**Data for analysis**:
Start of Block

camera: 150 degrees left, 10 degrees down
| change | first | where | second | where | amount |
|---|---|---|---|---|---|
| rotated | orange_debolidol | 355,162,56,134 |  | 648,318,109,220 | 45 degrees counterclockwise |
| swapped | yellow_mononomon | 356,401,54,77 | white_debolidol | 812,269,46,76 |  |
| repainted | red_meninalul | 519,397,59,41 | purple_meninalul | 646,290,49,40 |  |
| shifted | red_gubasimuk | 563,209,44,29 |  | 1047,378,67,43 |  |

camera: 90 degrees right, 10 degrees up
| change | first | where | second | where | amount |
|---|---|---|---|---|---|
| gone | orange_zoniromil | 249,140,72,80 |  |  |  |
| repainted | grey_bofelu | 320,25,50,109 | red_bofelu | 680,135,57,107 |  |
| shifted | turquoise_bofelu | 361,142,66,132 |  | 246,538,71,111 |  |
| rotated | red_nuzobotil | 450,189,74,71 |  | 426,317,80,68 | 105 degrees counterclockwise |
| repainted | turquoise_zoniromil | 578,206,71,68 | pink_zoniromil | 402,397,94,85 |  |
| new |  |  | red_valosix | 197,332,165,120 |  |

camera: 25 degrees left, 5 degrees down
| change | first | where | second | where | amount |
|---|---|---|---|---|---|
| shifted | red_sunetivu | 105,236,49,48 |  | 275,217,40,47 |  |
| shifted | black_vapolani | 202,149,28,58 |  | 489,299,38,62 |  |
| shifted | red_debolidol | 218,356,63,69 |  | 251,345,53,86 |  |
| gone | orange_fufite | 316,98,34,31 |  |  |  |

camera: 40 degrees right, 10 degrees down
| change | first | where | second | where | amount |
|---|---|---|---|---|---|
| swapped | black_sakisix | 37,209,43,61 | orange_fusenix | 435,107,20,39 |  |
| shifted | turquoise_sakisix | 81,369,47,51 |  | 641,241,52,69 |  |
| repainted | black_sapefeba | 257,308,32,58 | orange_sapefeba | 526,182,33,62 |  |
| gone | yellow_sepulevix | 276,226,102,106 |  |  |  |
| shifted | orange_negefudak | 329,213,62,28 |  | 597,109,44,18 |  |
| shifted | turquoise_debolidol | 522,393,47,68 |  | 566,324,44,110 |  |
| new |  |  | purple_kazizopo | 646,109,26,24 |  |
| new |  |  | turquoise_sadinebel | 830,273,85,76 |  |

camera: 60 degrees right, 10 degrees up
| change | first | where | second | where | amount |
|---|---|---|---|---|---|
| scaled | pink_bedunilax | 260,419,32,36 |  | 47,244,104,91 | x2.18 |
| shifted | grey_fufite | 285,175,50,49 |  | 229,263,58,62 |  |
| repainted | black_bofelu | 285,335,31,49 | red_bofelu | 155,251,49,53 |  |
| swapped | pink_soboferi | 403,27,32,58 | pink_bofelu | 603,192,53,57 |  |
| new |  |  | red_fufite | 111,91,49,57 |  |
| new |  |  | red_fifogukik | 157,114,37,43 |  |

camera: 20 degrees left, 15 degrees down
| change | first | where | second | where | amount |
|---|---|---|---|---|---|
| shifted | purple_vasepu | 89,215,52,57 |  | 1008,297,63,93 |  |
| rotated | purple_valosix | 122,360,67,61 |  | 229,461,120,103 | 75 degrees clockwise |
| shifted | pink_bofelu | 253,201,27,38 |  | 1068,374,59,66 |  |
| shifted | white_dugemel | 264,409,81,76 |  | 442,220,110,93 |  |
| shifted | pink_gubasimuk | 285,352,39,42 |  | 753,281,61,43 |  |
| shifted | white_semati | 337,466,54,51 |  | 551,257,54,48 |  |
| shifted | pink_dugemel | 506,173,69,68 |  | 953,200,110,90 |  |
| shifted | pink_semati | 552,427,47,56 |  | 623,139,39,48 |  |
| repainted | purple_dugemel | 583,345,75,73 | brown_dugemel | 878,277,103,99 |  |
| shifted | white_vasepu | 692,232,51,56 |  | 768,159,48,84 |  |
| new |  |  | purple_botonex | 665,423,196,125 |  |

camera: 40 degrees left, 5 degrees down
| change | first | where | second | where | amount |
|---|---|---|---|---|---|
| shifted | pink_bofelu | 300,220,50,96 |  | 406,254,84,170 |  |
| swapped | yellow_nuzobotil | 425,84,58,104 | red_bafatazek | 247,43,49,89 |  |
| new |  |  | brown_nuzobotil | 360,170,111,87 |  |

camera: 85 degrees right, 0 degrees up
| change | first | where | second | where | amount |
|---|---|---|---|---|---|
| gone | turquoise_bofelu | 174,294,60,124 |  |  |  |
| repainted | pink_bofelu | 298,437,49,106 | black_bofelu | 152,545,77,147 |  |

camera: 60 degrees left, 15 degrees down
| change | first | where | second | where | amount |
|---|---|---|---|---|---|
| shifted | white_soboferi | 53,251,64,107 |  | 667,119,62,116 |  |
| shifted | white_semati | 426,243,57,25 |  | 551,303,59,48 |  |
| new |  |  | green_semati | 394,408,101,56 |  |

End of Block

**What to work on**: Please set down again, word for word, only the lines from the start of the entries through the line with "repainted | red_meninalul", both ends included.

**Written answer**:
camera: 150 degrees left, 10 degrees down
| change | first | where | second | where | amount |
|---|---|---|---|---|---|
| rotated | orange_debolidol | 355,162,56,134 |  | 648,318,109,220 | 45 degrees counterclockwise |
| swapped | yellow_mononomon | 356,401,54,77 | white_debolidol | 812,269,46,76 |  |
| repainted | red_meninalul | 519,397,59,41 | purple_meninalul | 646,290,49,40 |  |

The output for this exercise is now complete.